EXERCISE AIM: Report back every line from the entries below in which the word "lime" occurs.
STORED DATA Start Marker
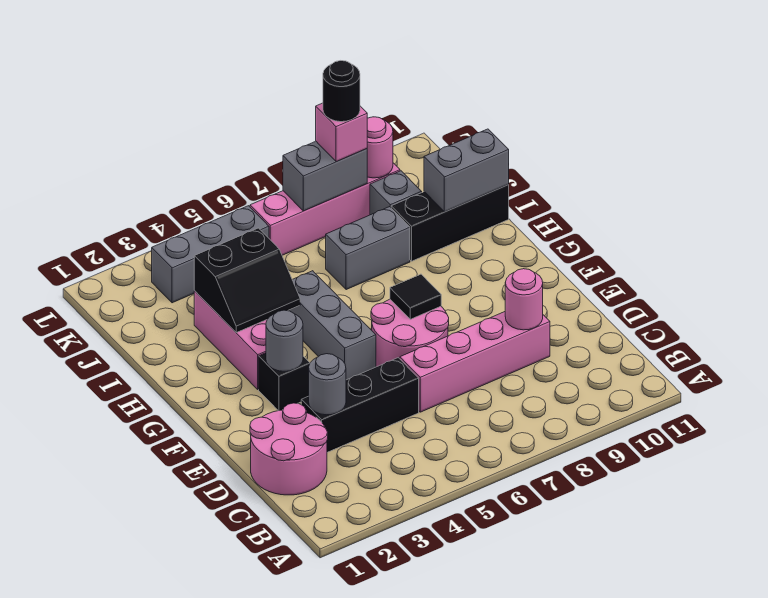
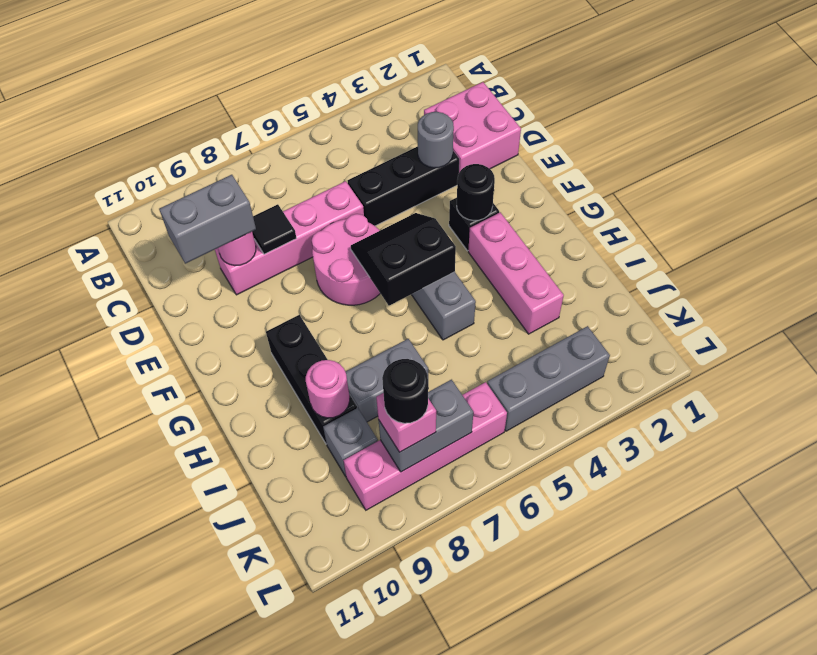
pink round brick C1:D2 level 1 -> pink brick C1:D2 level 1
grey round brick F3 level 2 -> black round brick F3 level 2
black tile F7 level 2 -> black tile D8 level 2
black slope H3:I4 level 2 top I -> black slope F5:G6 level 2 top G
black brick I9:I11 level 1 -> black brick G9:I9 level 1
grey brick I10:I11 level 2 -> grey brick D9:D10 level 3
pink round brick K9 level 2 -> pink round brick I9 level 2

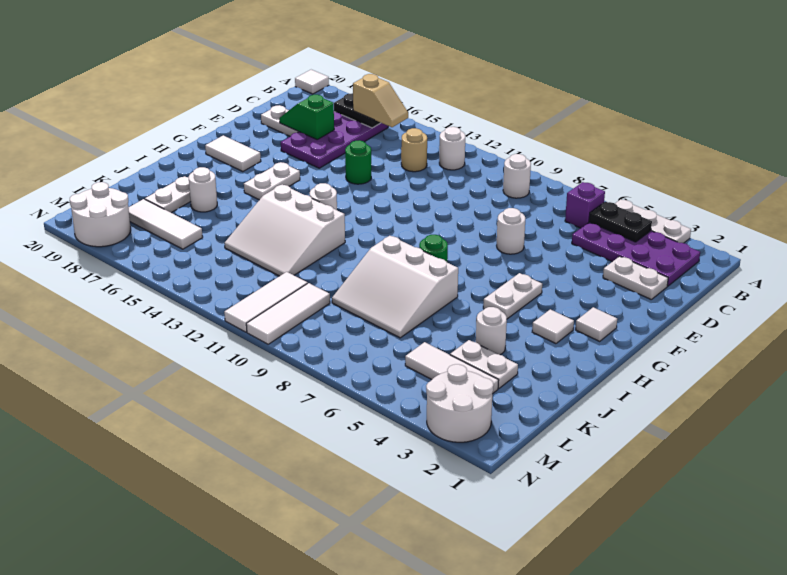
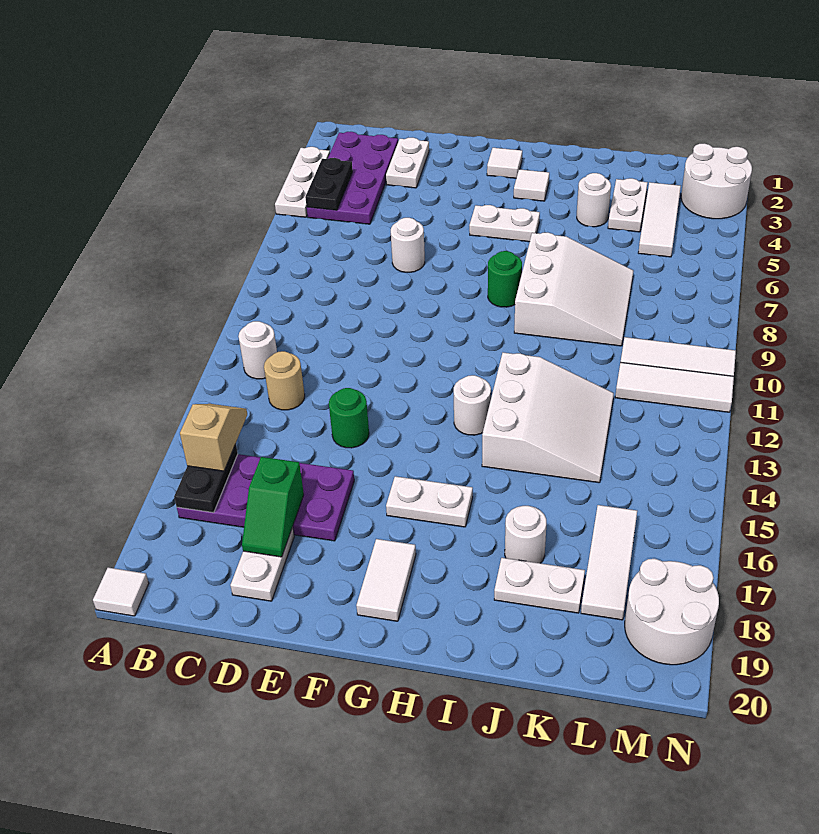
purple brick B6 level 1 -> none
white round brick B9 level 1 -> none

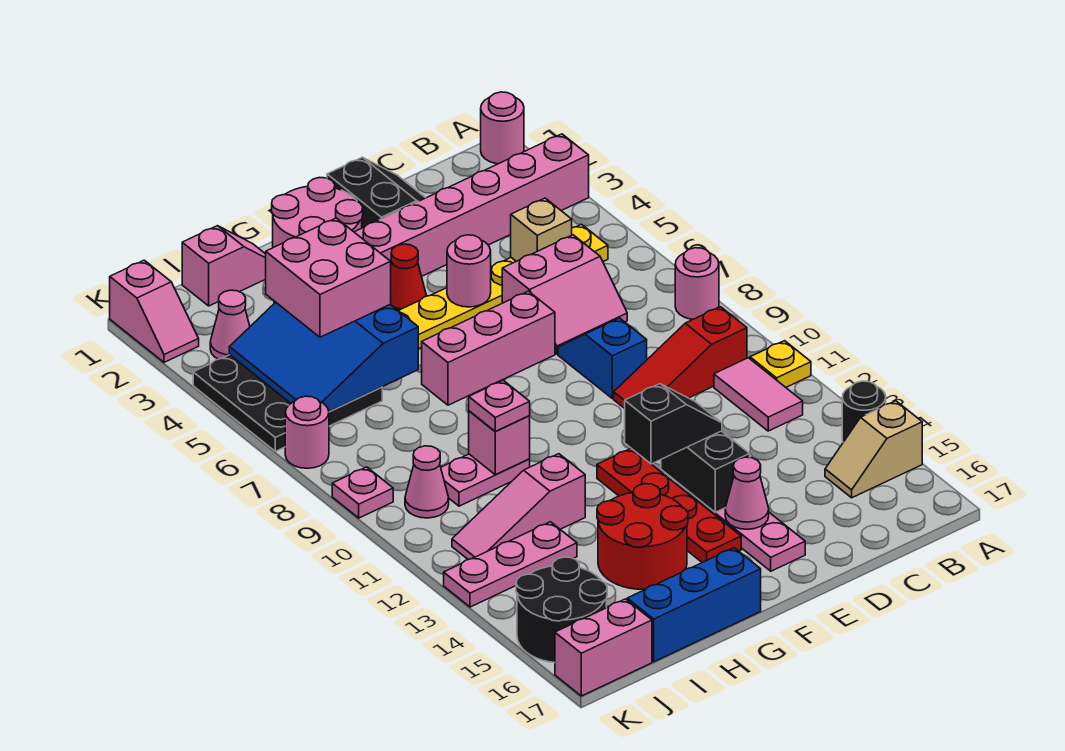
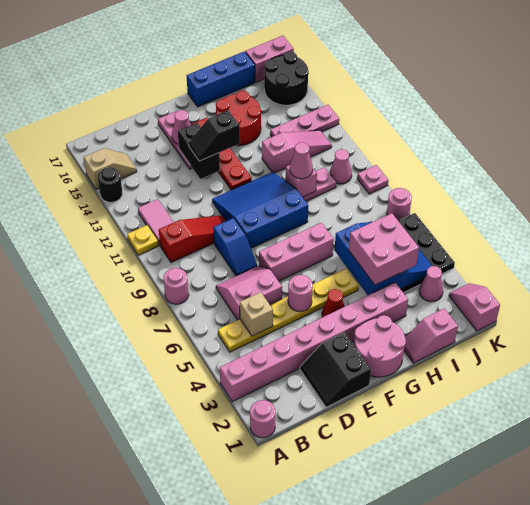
none -> blue slope E9:G11 level 1 top 9
pink plate H10 level 3 -> pink cone H10 level 3

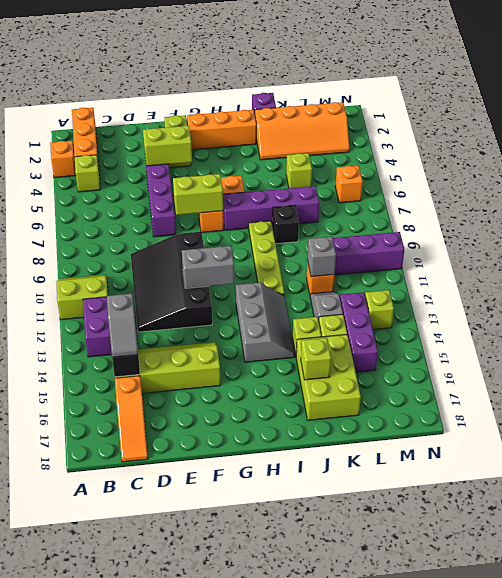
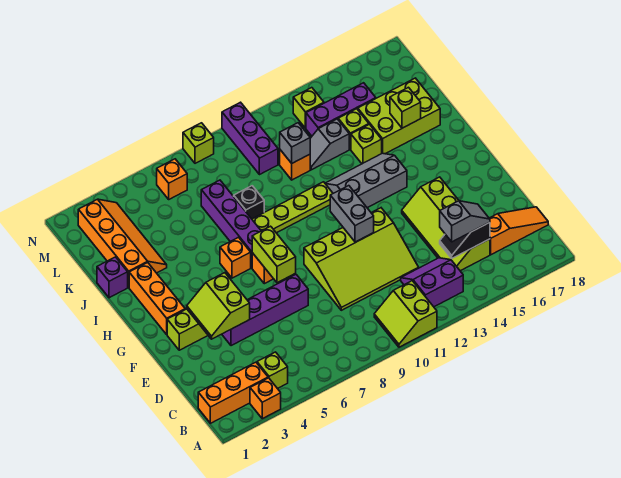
black slope D9:F12 level 1 top F -> lime slope D9:F12 level 1 top F
lime brick K5 level 1 -> lime brick N8 level 1

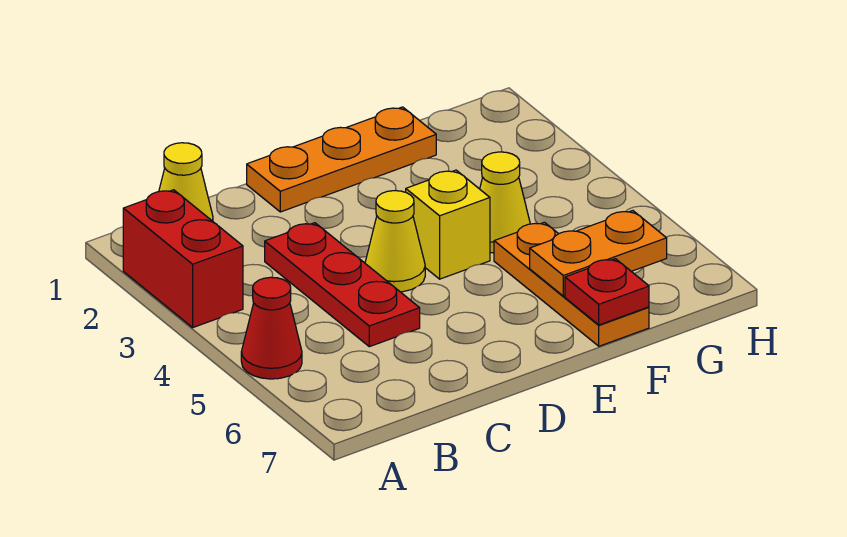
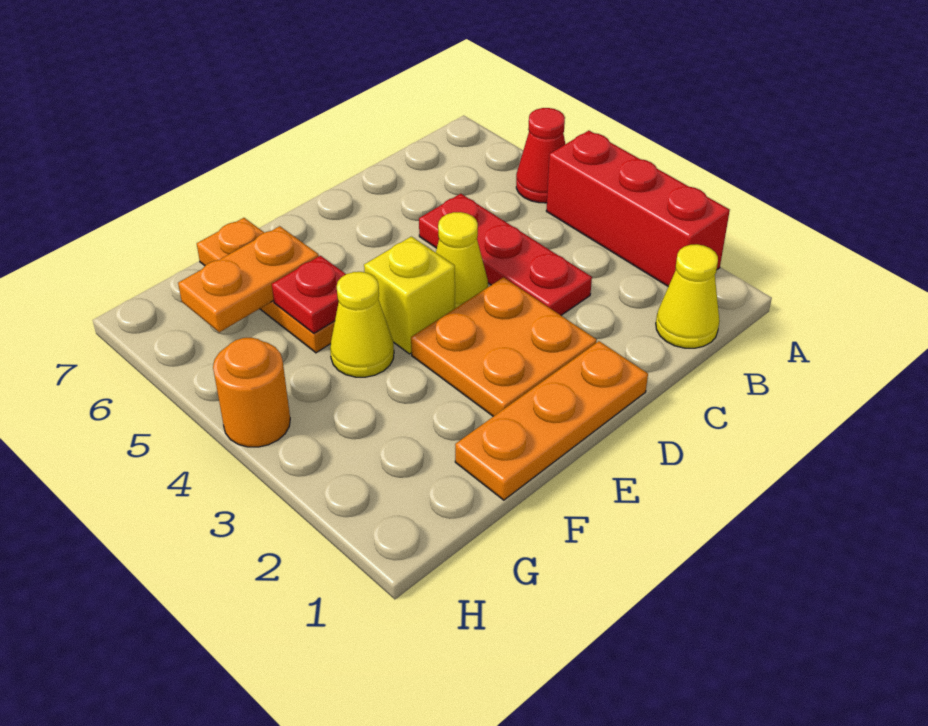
red brick A2:A3 level 1 -> red brick A2:A4 level 1
none -> orange plate D2:E3 level 1
red plate F7 level 2 -> red plate F5 level 2
none -> orange round brick H4 level 1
STORED DATA End Marker
RESPONSE TO THE EXERCISE:
black slope D9:F12 level 1 top F -> lime slope D9:F12 level 1 top F
lime brick K5 level 1 -> lime brick N8 level 1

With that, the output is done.